- **Recorded data**

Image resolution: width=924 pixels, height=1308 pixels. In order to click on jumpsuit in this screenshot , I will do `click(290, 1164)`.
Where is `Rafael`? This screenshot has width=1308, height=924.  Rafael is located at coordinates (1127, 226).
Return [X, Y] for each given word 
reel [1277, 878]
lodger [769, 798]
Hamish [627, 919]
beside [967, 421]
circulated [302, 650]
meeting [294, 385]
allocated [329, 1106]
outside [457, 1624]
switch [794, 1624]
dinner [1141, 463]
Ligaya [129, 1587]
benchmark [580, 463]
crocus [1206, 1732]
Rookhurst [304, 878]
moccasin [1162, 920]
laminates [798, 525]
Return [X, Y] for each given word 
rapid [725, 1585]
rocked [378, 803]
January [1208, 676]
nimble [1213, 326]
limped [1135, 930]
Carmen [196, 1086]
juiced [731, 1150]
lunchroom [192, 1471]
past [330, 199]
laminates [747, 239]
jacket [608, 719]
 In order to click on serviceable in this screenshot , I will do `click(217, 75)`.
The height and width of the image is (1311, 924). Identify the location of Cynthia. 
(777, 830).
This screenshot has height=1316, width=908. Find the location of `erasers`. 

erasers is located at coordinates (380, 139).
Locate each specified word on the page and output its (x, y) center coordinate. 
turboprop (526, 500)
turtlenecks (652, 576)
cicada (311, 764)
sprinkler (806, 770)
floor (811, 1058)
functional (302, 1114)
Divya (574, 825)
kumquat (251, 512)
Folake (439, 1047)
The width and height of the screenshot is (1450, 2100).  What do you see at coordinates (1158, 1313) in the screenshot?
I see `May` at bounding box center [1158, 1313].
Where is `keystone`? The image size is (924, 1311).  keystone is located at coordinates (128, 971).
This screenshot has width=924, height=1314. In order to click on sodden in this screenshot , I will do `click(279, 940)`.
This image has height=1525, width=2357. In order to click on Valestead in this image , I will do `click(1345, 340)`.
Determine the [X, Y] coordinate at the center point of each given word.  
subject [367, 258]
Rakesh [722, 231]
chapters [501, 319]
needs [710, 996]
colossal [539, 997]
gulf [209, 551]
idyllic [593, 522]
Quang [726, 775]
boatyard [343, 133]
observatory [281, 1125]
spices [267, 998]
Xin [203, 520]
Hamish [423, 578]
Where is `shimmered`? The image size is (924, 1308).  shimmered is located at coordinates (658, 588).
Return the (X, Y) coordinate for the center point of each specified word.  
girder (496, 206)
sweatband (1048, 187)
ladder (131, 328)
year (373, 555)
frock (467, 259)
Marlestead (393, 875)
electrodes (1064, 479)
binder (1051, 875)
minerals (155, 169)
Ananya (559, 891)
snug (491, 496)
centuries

- **Requirements**
Copy out the data above line for line, with nothing changed.

- **Result**
Image resolution: width=924 pixels, height=1308 pixels. In order to click on jumpsuit in this screenshot , I will do `click(290, 1164)`.
Where is `Rafael`? This screenshot has width=1308, height=924.  Rafael is located at coordinates (1127, 226).
Return [X, Y] for each given word 
reel [1277, 878]
lodger [769, 798]
Hamish [627, 919]
beside [967, 421]
circulated [302, 650]
meeting [294, 385]
allocated [329, 1106]
outside [457, 1624]
switch [794, 1624]
dinner [1141, 463]
Ligaya [129, 1587]
benchmark [580, 463]
crocus [1206, 1732]
Rookhurst [304, 878]
moccasin [1162, 920]
laminates [798, 525]
Return [X, Y] for each given word 
rapid [725, 1585]
rocked [378, 803]
January [1208, 676]
nimble [1213, 326]
limped [1135, 930]
Carmen [196, 1086]
juiced [731, 1150]
lunchroom [192, 1471]
past [330, 199]
laminates [747, 239]
jacket [608, 719]
 In order to click on serviceable in this screenshot , I will do `click(217, 75)`.
The height and width of the image is (1311, 924). Identify the location of Cynthia. 
(777, 830).
This screenshot has height=1316, width=908. Find the location of `erasers`. 

erasers is located at coordinates (380, 139).
Locate each specified word on the page and output its (x, y) center coordinate. 
turboprop (526, 500)
turtlenecks (652, 576)
cicada (311, 764)
sprinkler (806, 770)
floor (811, 1058)
functional (302, 1114)
Divya (574, 825)
kumquat (251, 512)
Folake (439, 1047)
The width and height of the screenshot is (1450, 2100).  What do you see at coordinates (1158, 1313) in the screenshot?
I see `May` at bounding box center [1158, 1313].
Where is `keystone`? The image size is (924, 1311).  keystone is located at coordinates (128, 971).
This screenshot has width=924, height=1314. In order to click on sodden in this screenshot , I will do `click(279, 940)`.
This image has height=1525, width=2357. In order to click on Valestead in this image , I will do `click(1345, 340)`.
Determine the [X, Y] coordinate at the center point of each given word.  
subject [367, 258]
Rakesh [722, 231]
chapters [501, 319]
needs [710, 996]
colossal [539, 997]
gulf [209, 551]
idyllic [593, 522]
Quang [726, 775]
boatyard [343, 133]
observatory [281, 1125]
spices [267, 998]
Xin [203, 520]
Hamish [423, 578]
Where is `shimmered`? The image size is (924, 1308).  shimmered is located at coordinates (658, 588).
Return the (X, Y) coordinate for the center point of each specified word.  
girder (496, 206)
sweatband (1048, 187)
ladder (131, 328)
year (373, 555)
frock (467, 259)
Marlestead (393, 875)
electrodes (1064, 479)
binder (1051, 875)
minerals (155, 169)
Ananya (559, 891)
snug (491, 496)
centuries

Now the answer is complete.